About this task ▸ What is needed is an exact copy of the lines in the listing below, from the one with "R13: 3.3k (U2/PA2, VCC) -> 3.3k (COM, VCC)" up to and including the one with "S1: button (COM, SIG8) -> switch (COM, SIG8)", with no other lines.

Source material ▸
------------------------------
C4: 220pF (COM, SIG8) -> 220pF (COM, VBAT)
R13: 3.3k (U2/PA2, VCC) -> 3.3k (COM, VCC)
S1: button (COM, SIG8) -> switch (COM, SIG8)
------------------------------
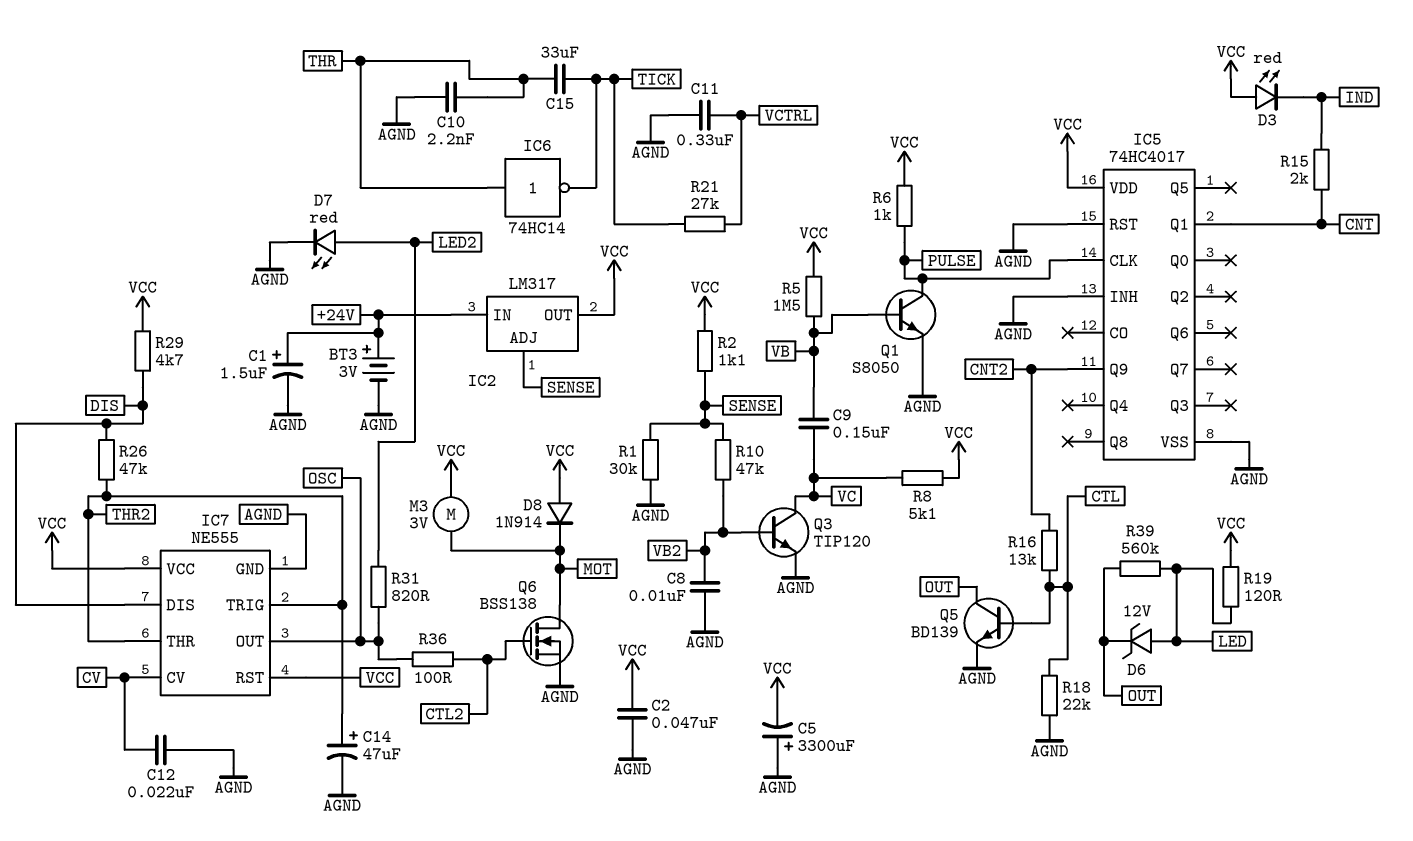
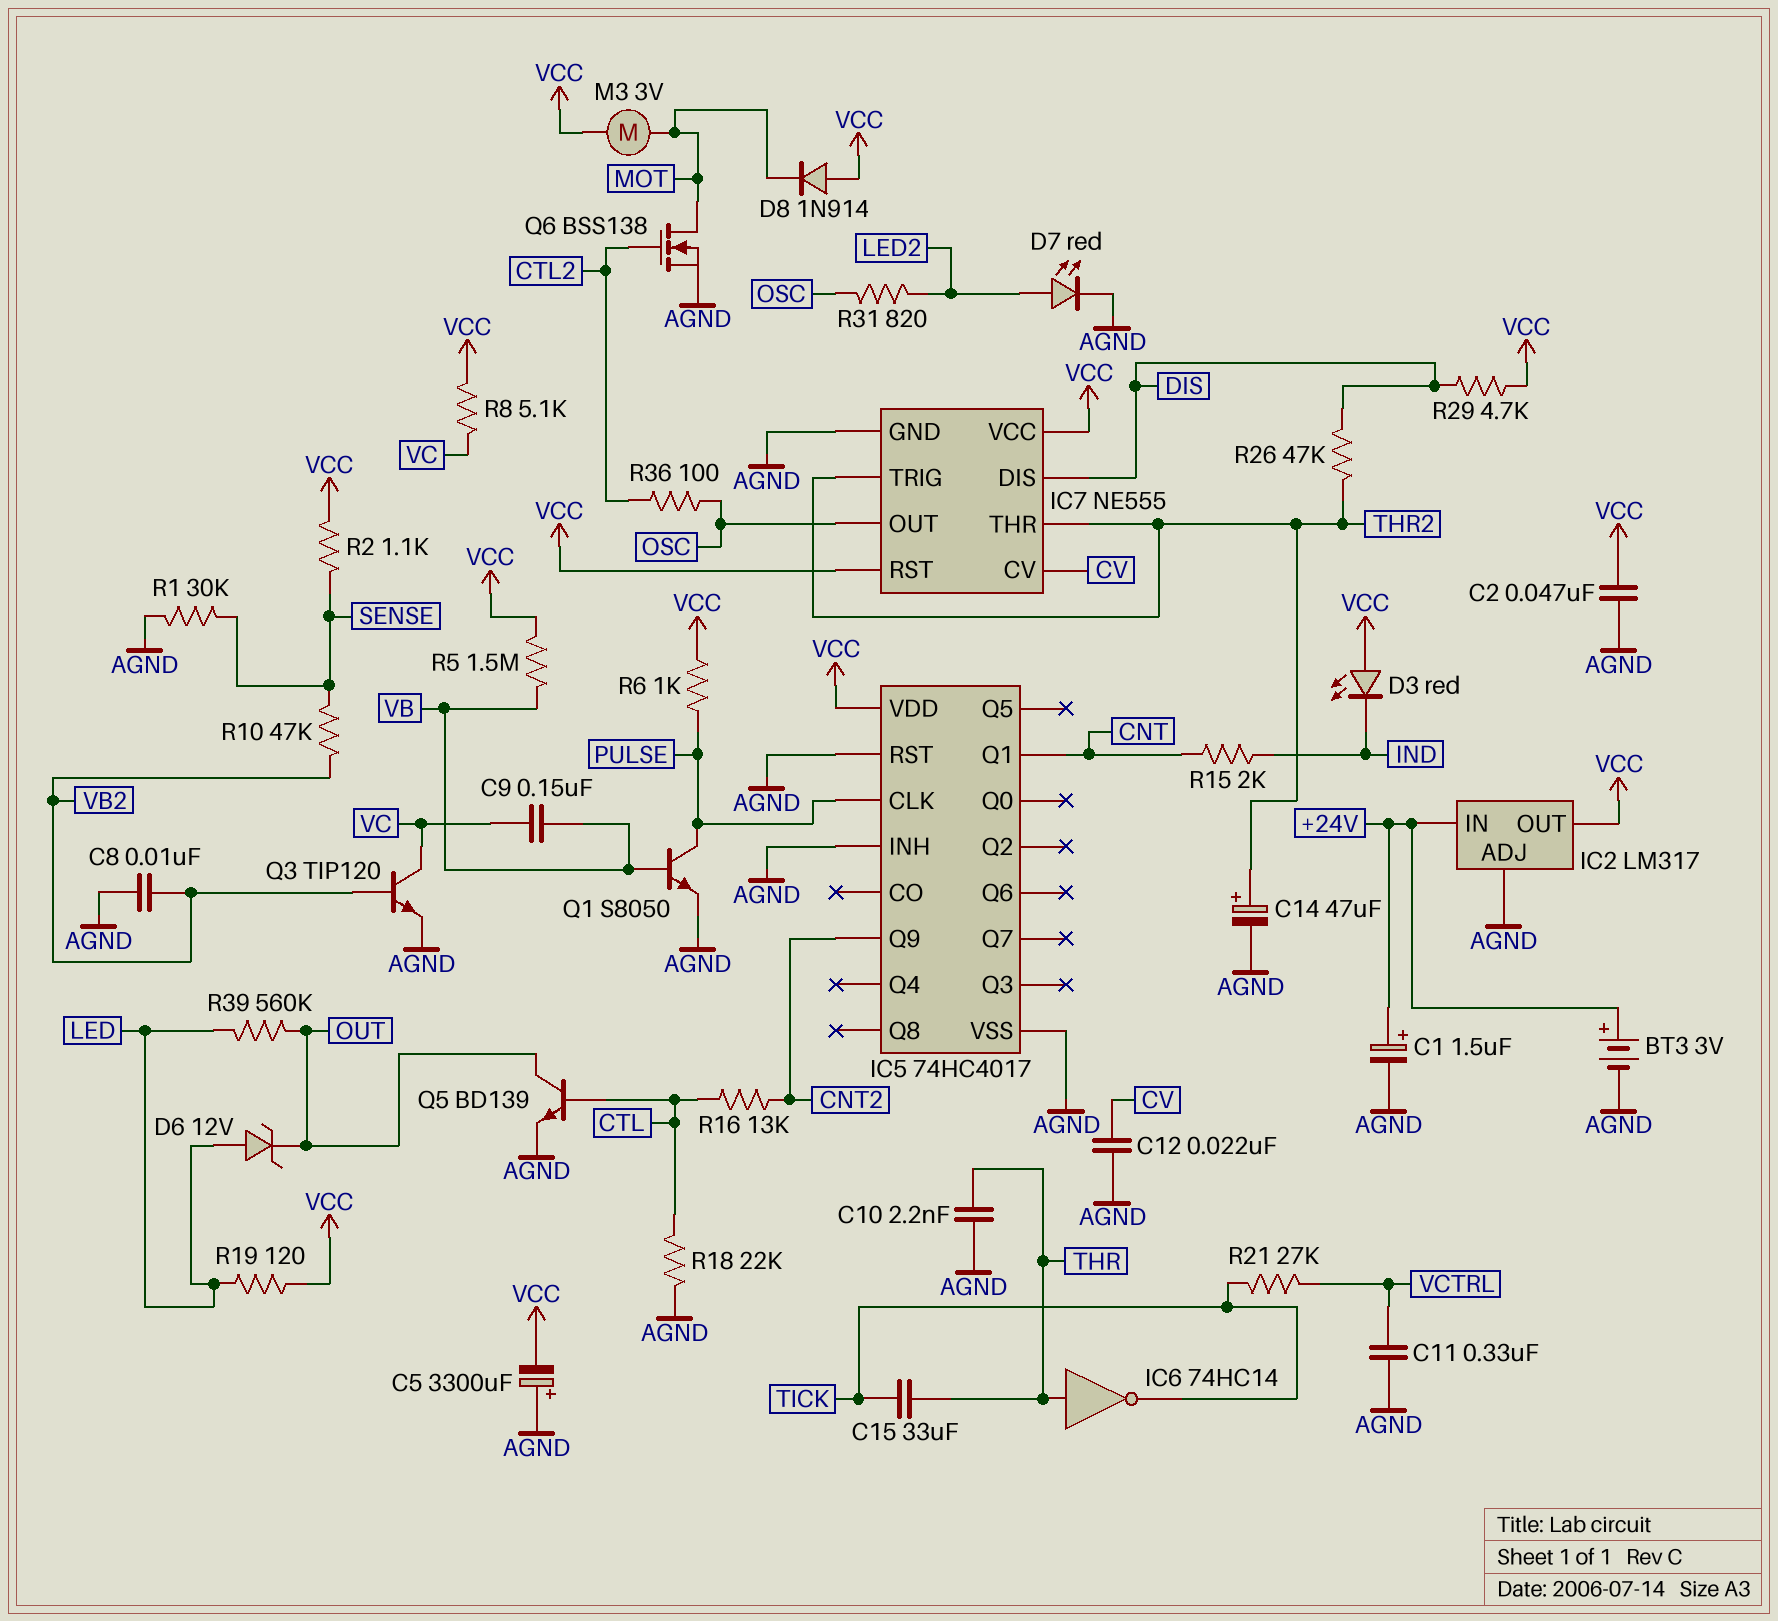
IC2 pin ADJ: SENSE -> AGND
------------------------------
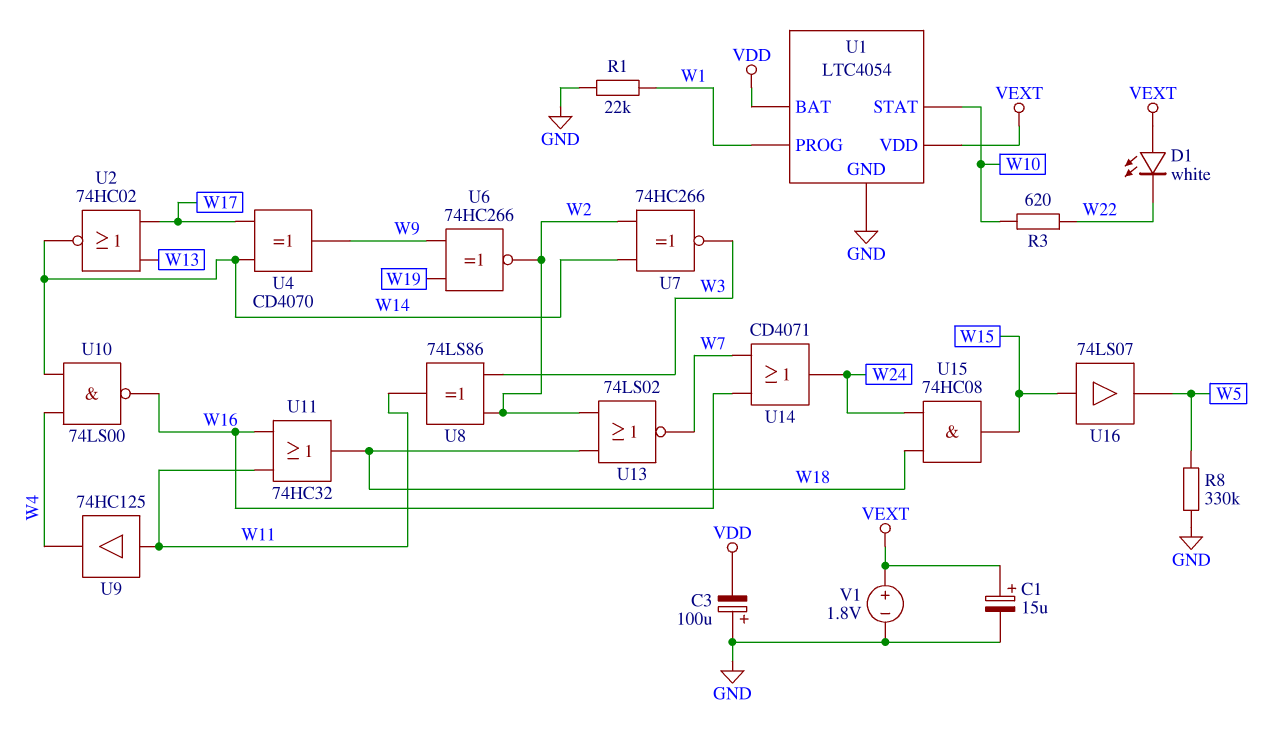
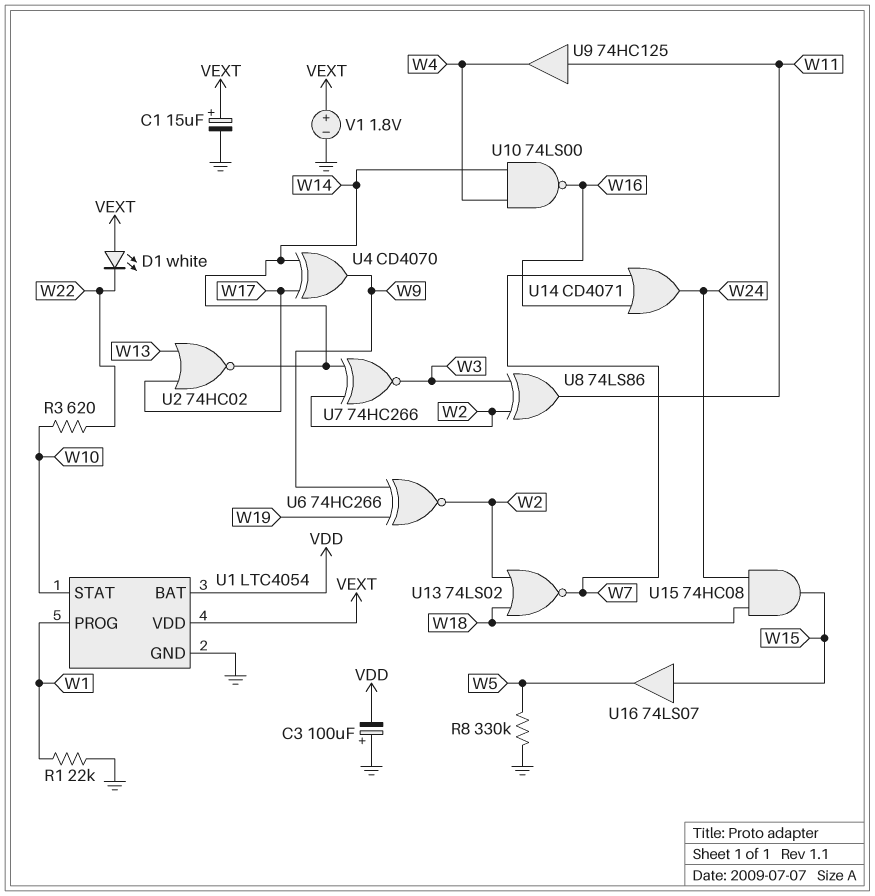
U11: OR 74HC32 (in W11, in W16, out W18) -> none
------------------------------
Written response ▸
R13: 3.3k (U2/PA2, VCC) -> 3.3k (COM, VCC)
S1: button (COM, SIG8) -> switch (COM, SIG8)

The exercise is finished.